Stored dataset items:

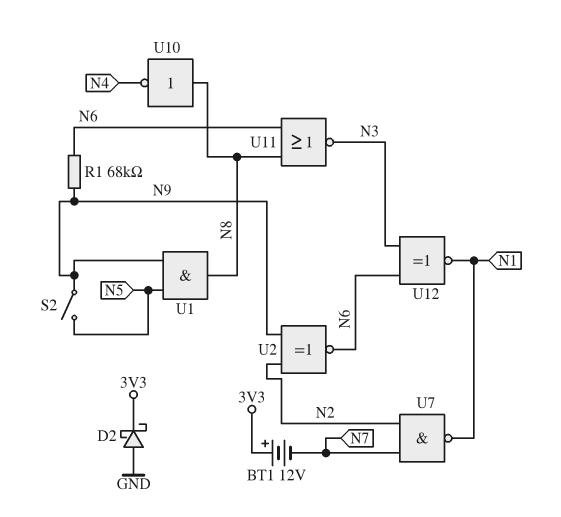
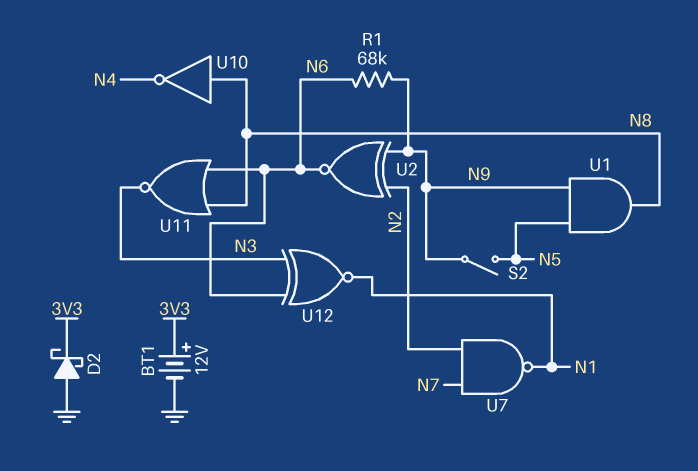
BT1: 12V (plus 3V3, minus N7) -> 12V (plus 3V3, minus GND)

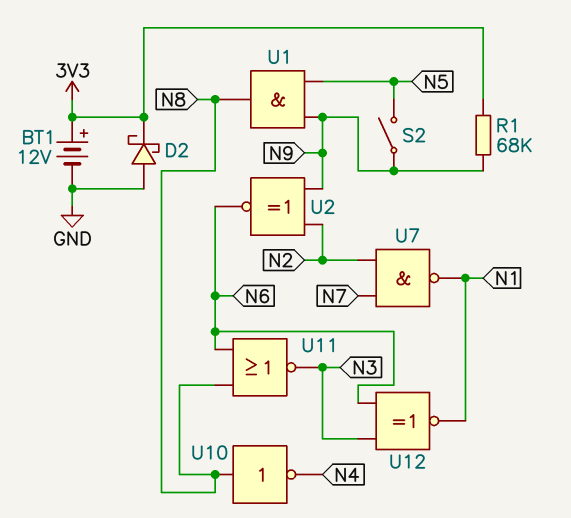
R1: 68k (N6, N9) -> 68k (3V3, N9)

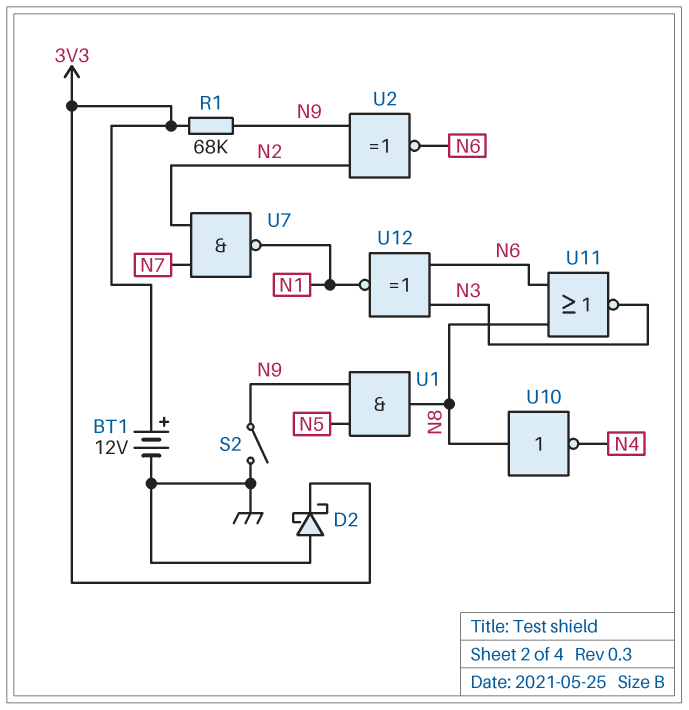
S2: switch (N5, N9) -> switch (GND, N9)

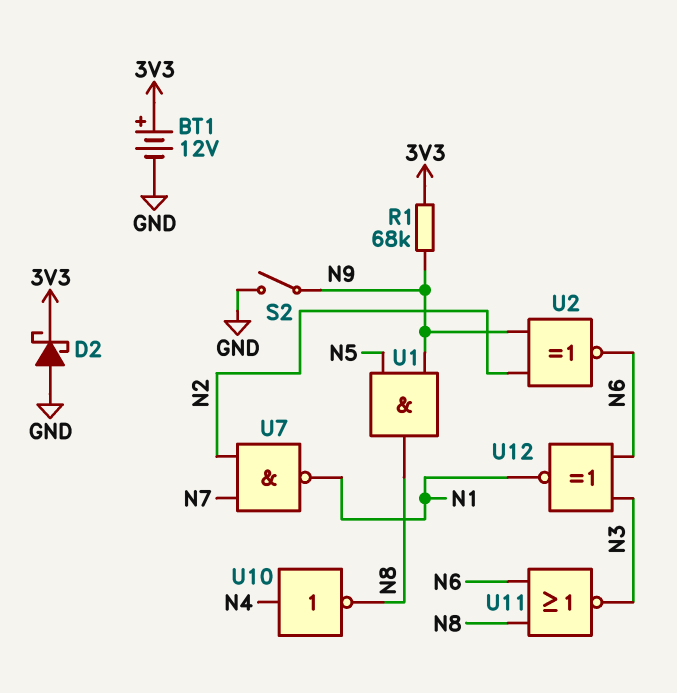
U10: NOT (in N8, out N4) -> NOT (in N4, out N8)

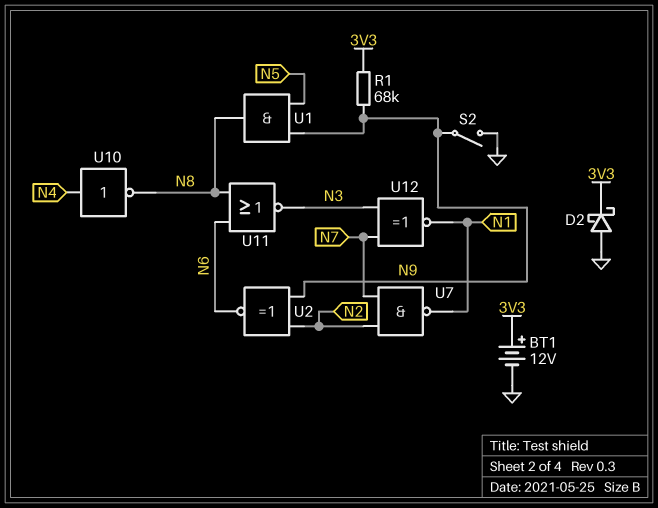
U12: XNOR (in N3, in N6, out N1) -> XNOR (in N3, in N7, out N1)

» **PROMPT**
Word for word, restate the lines from the line with "R1: 68k (N6, N9) -> 68k (3V3, N9)" through the last line of the entries, and nothing beyond them. Omit pictures.

» **REPLY TO THE EXERCISE**
R1: 68k (N6, N9) -> 68k (3V3, N9)

S2: switch (N5, N9) -> switch (GND, N9)

U10: NOT (in N8, out N4) -> NOT (in N4, out N8)

U12: XNOR (in N3, in N6, out N1) -> XNOR (in N3, in N7, out N1)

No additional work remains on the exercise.